■ WHAT YOU SHOULD DO ■
Find where "IC2 pin VOUT: W2 -> W4" occurs in the data below, and retype that line and every later line exactly.

■ INPUT FOR THIS TASK ■
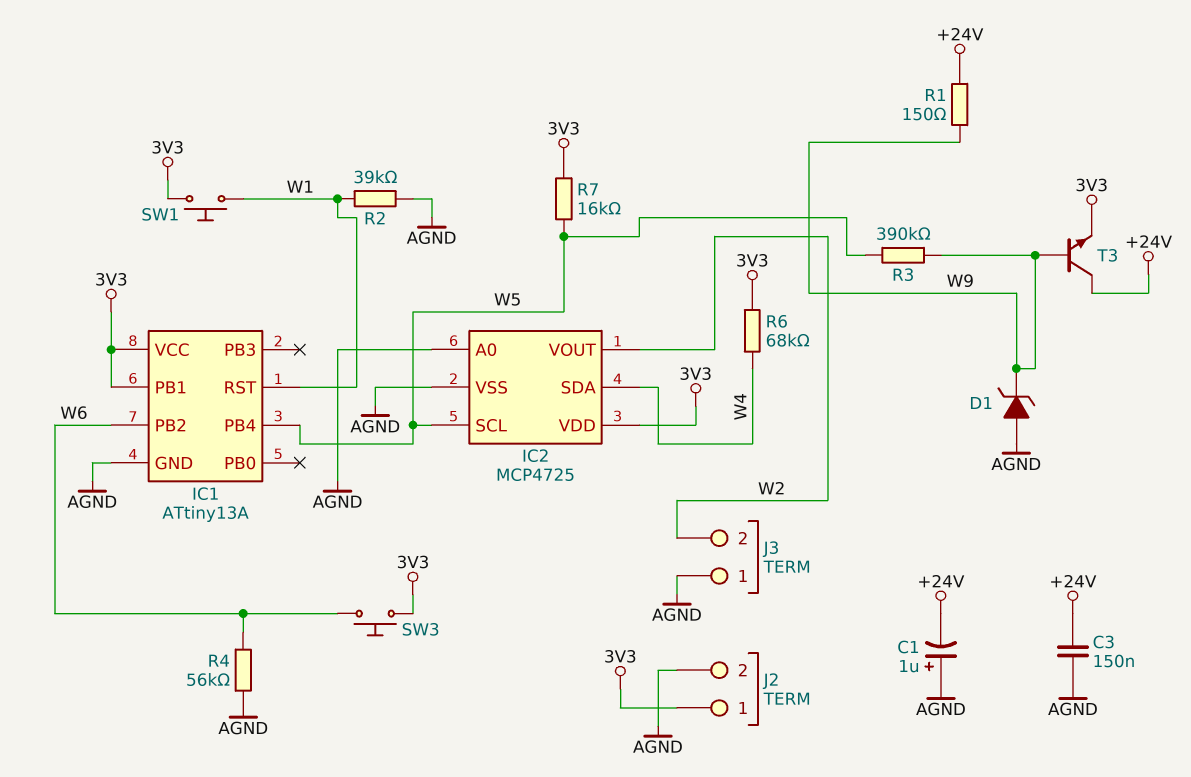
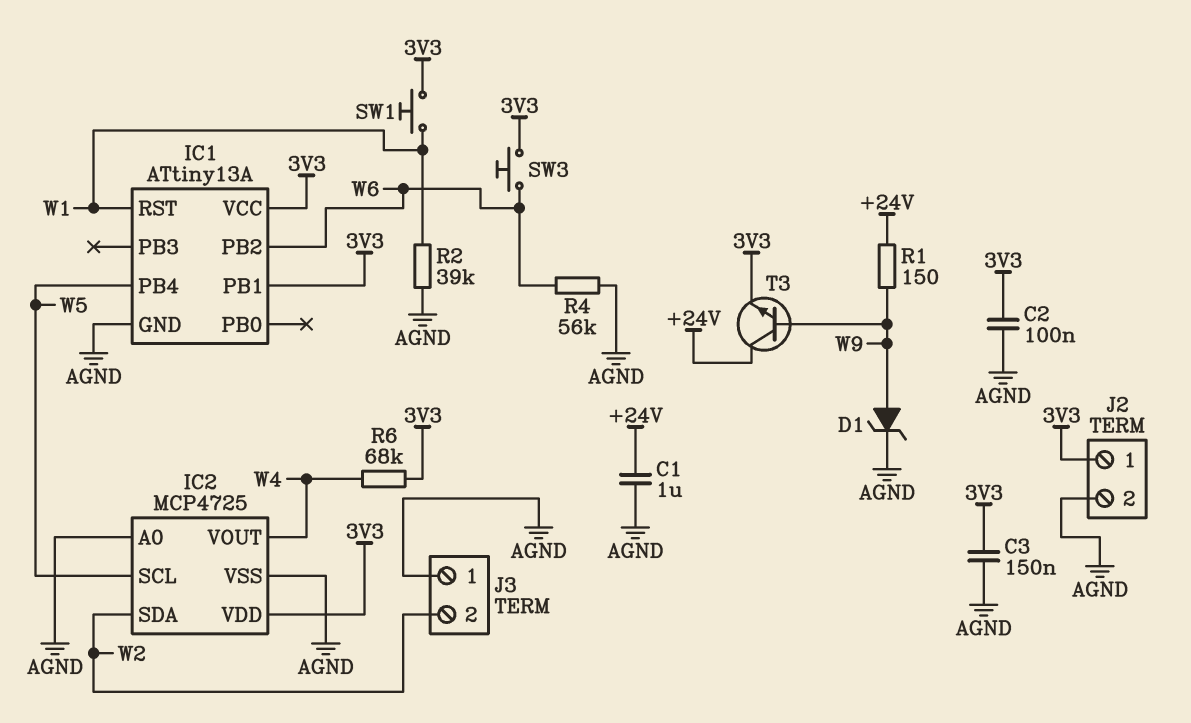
C1: 1uF (plus AGND, minus +24V) -> 1uF (+24V, AGND)
C2: none -> 100nF (3V3, AGND)
C3: 150nF (+24V, AGND) -> 150nF (3V3, AGND)
D1: zener (A AGND, K W9) -> zener (A W9, K AGND)
IC2 pin SDA: W4 -> W2
IC2 pin VOUT: W2 -> W4
R3: 390k (W5, W9) -> none
R7: 16k (3V3, W5) -> none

■ EXERCISE ANSWER ■
IC2 pin VOUT: W2 -> W4
R3: 390k (W5, W9) -> none
R7: 16k (3V3, W5) -> none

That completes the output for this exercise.